Stored entries
=== Section Start ===
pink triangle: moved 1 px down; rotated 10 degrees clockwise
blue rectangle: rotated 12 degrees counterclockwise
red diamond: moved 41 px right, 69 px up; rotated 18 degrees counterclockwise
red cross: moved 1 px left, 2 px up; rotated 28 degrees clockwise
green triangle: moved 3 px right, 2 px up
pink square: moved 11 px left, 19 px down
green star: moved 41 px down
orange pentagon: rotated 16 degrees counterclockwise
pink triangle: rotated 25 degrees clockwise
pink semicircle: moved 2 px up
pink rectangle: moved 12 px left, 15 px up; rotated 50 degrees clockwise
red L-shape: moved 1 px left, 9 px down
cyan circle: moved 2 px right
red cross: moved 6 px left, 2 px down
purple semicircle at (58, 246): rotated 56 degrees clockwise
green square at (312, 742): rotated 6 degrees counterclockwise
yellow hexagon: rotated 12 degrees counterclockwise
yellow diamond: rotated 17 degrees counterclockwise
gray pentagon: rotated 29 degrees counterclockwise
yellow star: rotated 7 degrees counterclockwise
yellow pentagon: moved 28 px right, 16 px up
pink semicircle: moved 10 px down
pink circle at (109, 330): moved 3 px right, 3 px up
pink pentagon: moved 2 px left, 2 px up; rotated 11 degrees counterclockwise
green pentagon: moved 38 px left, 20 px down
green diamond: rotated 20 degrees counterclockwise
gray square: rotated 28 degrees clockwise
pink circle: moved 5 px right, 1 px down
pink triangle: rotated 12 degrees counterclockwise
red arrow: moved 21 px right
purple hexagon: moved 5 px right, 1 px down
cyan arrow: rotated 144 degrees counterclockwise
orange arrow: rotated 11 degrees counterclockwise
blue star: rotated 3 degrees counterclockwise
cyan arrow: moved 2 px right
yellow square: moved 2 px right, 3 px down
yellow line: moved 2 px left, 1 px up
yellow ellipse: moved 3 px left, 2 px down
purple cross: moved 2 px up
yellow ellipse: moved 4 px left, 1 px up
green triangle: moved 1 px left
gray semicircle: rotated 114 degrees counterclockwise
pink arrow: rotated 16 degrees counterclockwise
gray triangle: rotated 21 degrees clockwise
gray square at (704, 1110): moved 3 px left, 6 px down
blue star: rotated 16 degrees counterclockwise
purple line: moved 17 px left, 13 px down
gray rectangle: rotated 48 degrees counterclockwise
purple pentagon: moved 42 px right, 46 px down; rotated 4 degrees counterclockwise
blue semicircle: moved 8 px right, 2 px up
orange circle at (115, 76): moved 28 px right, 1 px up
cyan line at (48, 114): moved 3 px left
=== Section End ===
» WHAT TO DO
Keep only the lines from the one containing "green pentagon: moved 38 px left, 20 px down" to the end of the entries, and repeat them exactly.

» ANSWER TO THE EXERCISE
green pentagon: moved 38 px left, 20 px down
green diamond: rotated 20 degrees counterclockwise
gray square: rotated 28 degrees clockwise
pink circle: moved 5 px right, 1 px down
pink triangle: rotated 12 degrees counterclockwise
red arrow: moved 21 px right
purple hexagon: moved 5 px right, 1 px down
cyan arrow: rotated 144 degrees counterclockwise
orange arrow: rotated 11 degrees counterclockwise
blue star: rotated 3 degrees counterclockwise
cyan arrow: moved 2 px right
yellow square: moved 2 px right, 3 px down
yellow line: moved 2 px left, 1 px up
yellow ellipse: moved 3 px left, 2 px down
purple cross: moved 2 px up
yellow ellipse: moved 4 px left, 1 px up
green triangle: moved 1 px left
gray semicircle: rotated 114 degrees counterclockwise
pink arrow: rotated 16 degrees counterclockwise
gray triangle: rotated 21 degrees clockwise
gray square at (704, 1110): moved 3 px left, 6 px down
blue star: rotated 16 degrees counterclockwise
purple line: moved 17 px left, 13 px down
gray rectangle: rotated 48 degrees counterclockwise
purple pentagon: moved 42 px right, 46 px down; rotated 4 degrees counterclockwise
blue semicircle: moved 8 px right, 2 px up
orange circle at (115, 76): moved 28 px right, 1 px up
cyan line at (48, 114): moved 3 px left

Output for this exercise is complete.